### DIRECTIONS
In the listing below, print exactly the lines between the line holding "R2: 330 (CHG, STAT) -> 910 (CHG, STAT)" and the line holding "U8: AND (in", inclusive, and no more.

### DATA SECTION
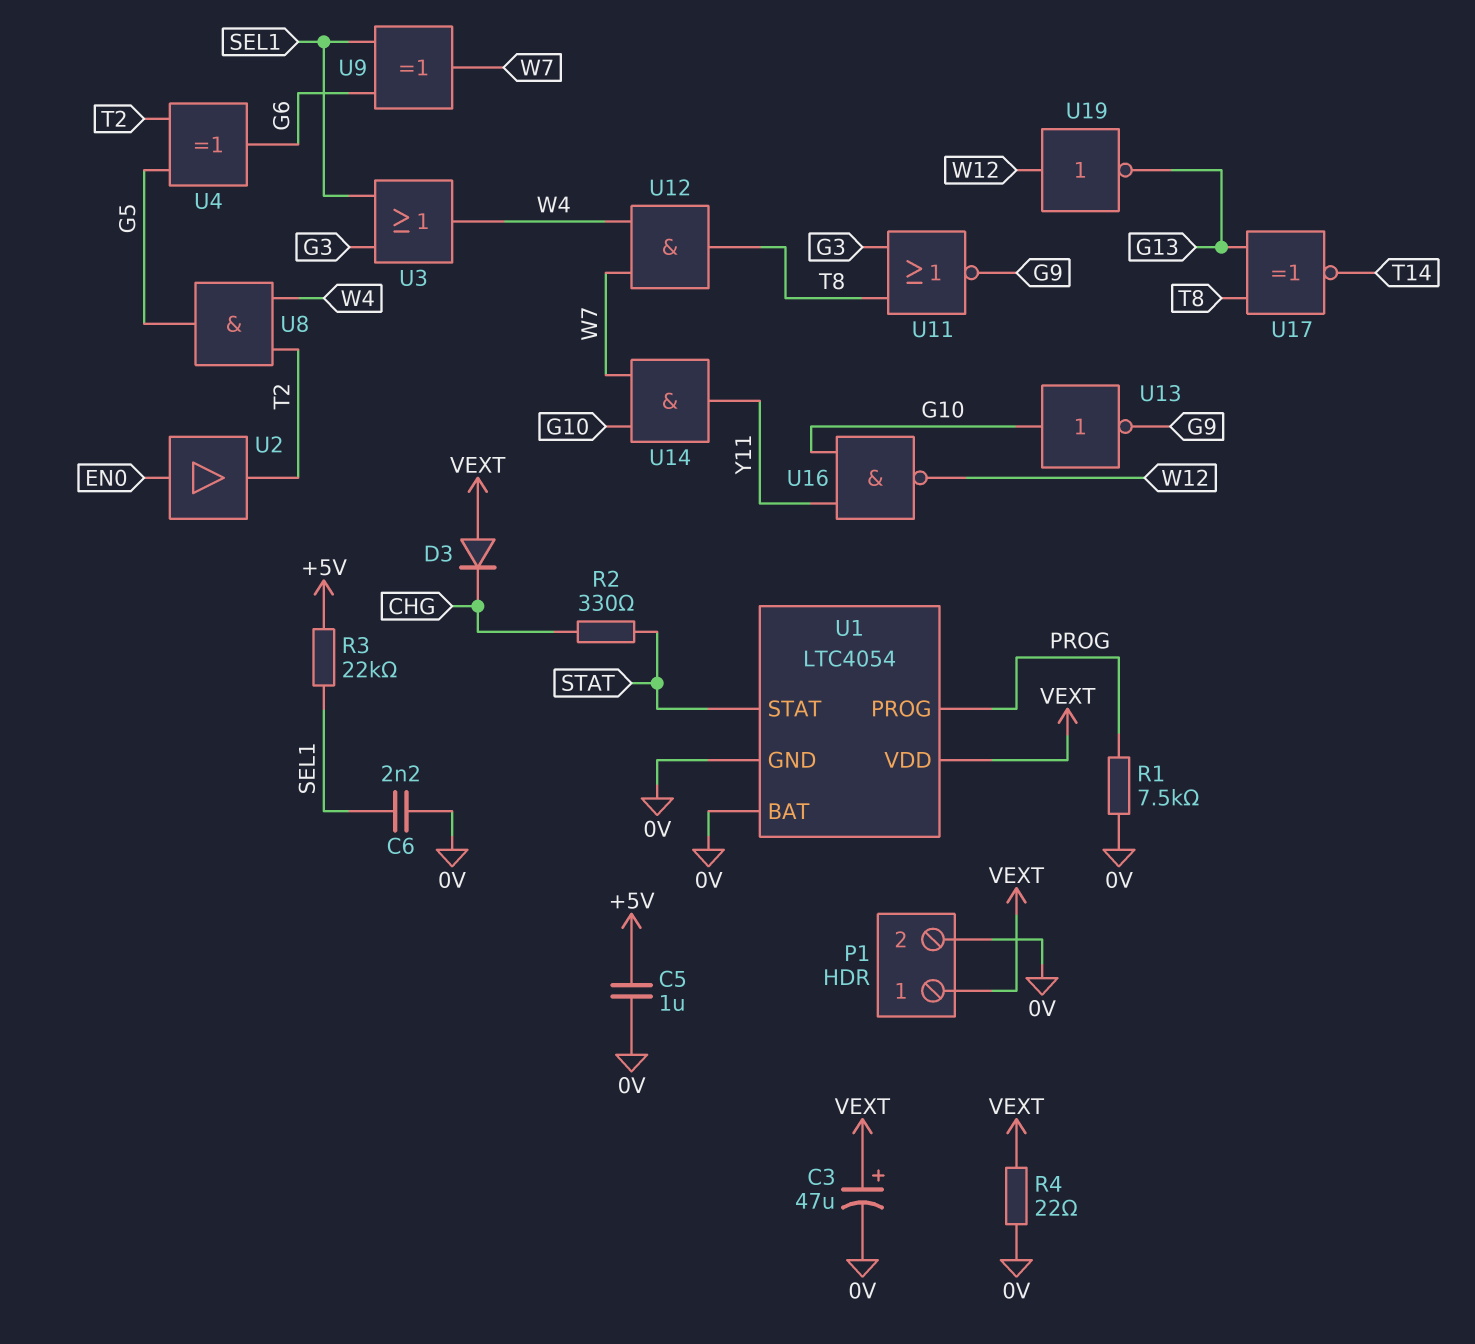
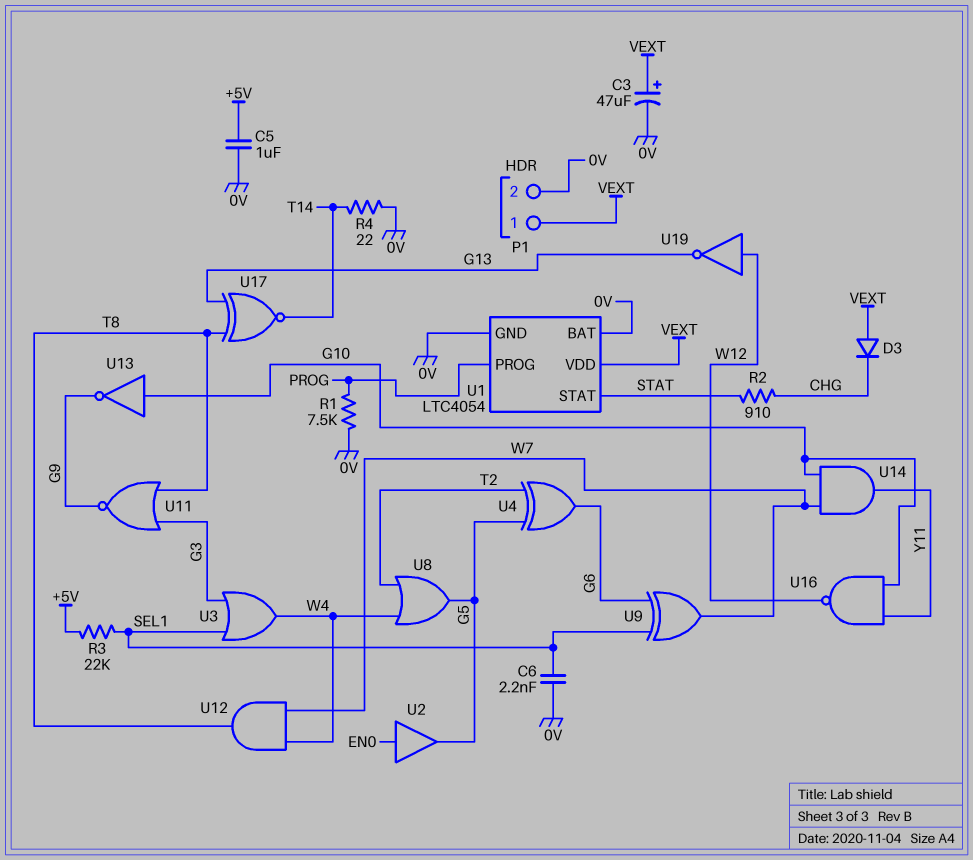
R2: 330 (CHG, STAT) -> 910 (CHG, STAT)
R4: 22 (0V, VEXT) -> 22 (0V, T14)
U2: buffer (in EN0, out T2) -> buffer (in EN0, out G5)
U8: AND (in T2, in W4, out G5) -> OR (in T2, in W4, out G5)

...

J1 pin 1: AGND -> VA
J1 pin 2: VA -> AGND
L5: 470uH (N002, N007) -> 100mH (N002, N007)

--

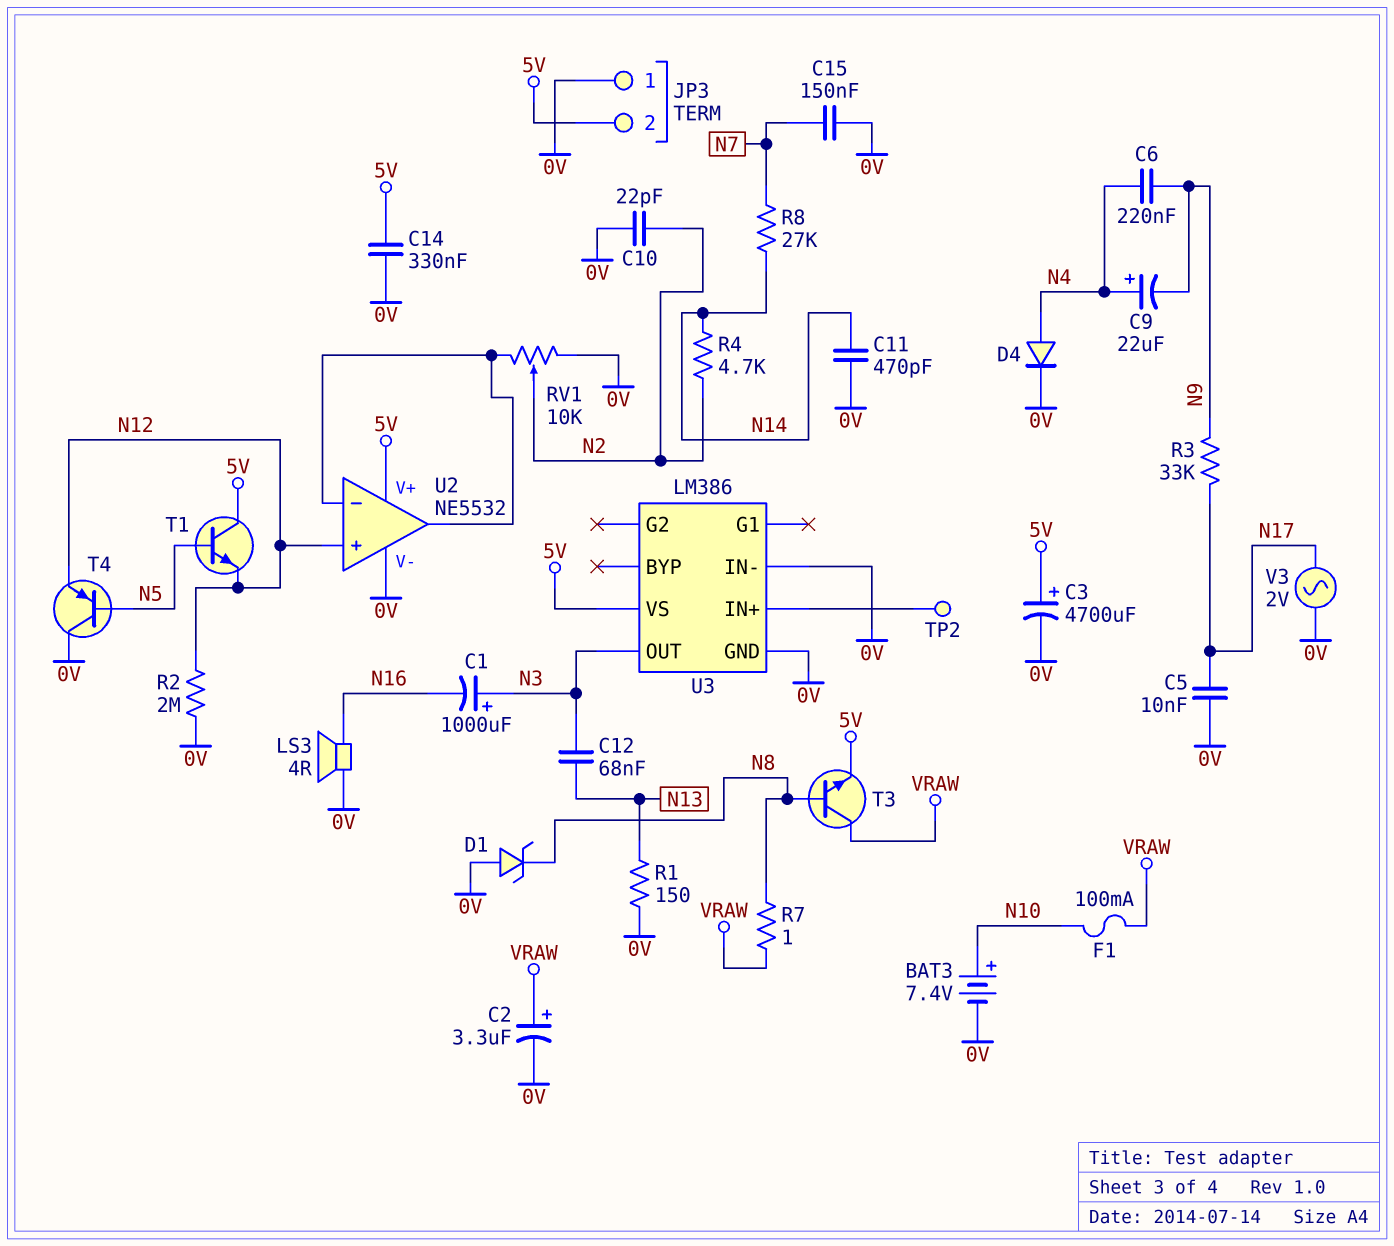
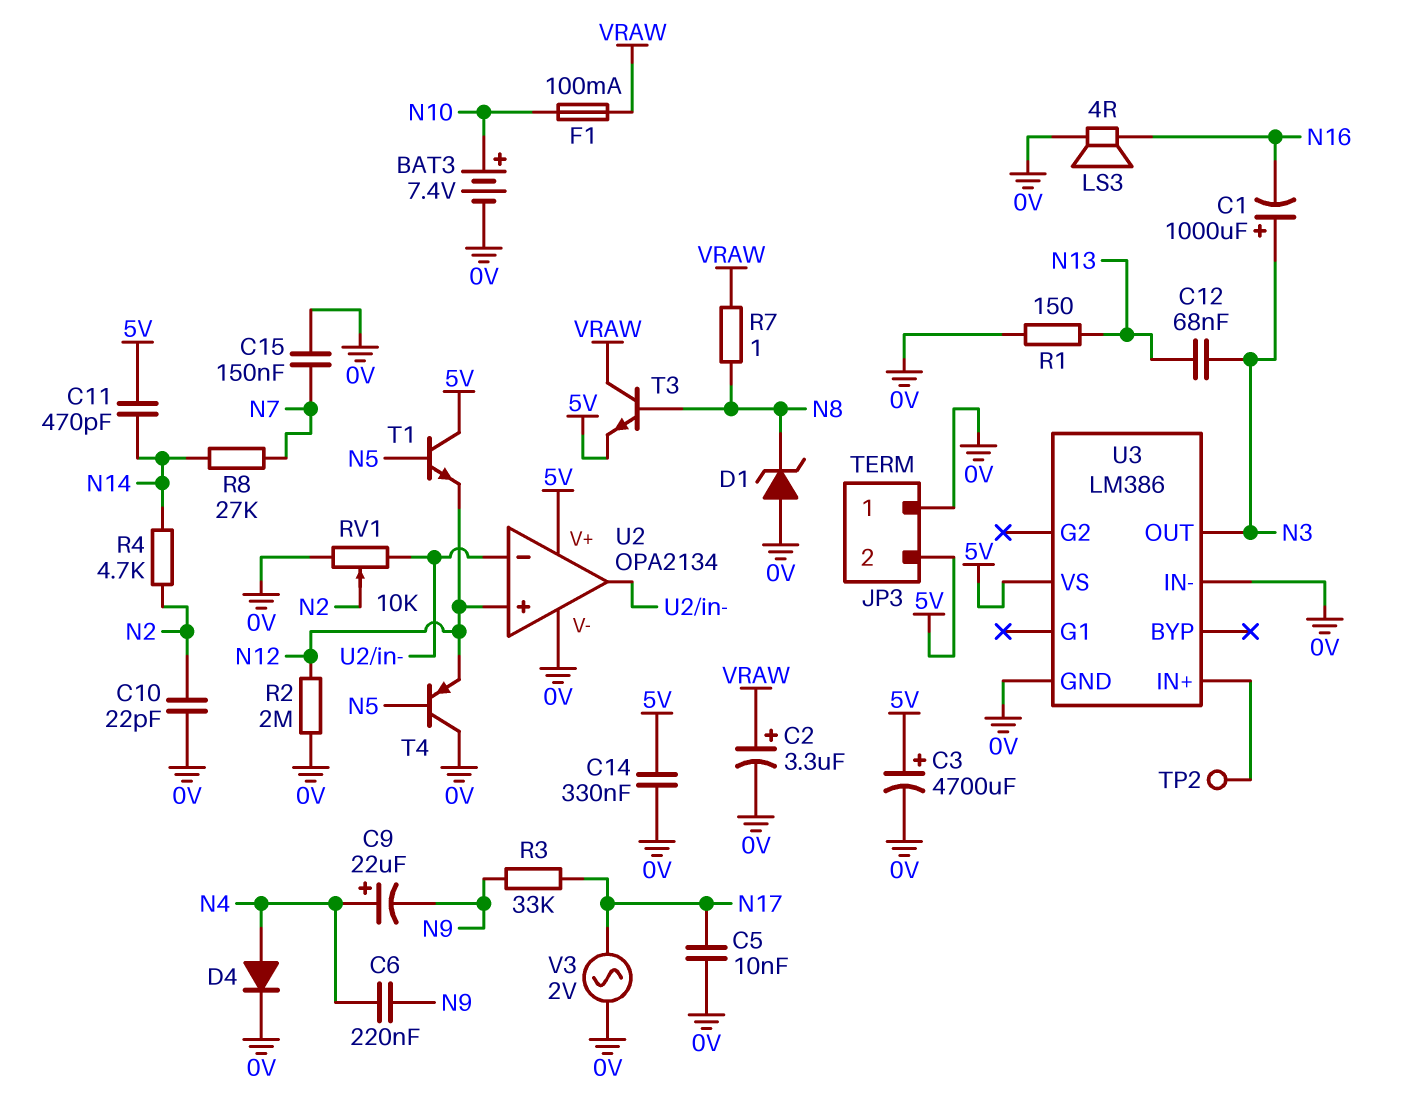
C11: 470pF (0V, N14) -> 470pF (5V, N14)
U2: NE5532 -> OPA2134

### REPLY TO THE EXERCISE
R2: 330 (CHG, STAT) -> 910 (CHG, STAT)
R4: 22 (0V, VEXT) -> 22 (0V, T14)
U2: buffer (in EN0, out T2) -> buffer (in EN0, out G5)
U8: AND (in T2, in W4, out G5) -> OR (in T2, in W4, out G5)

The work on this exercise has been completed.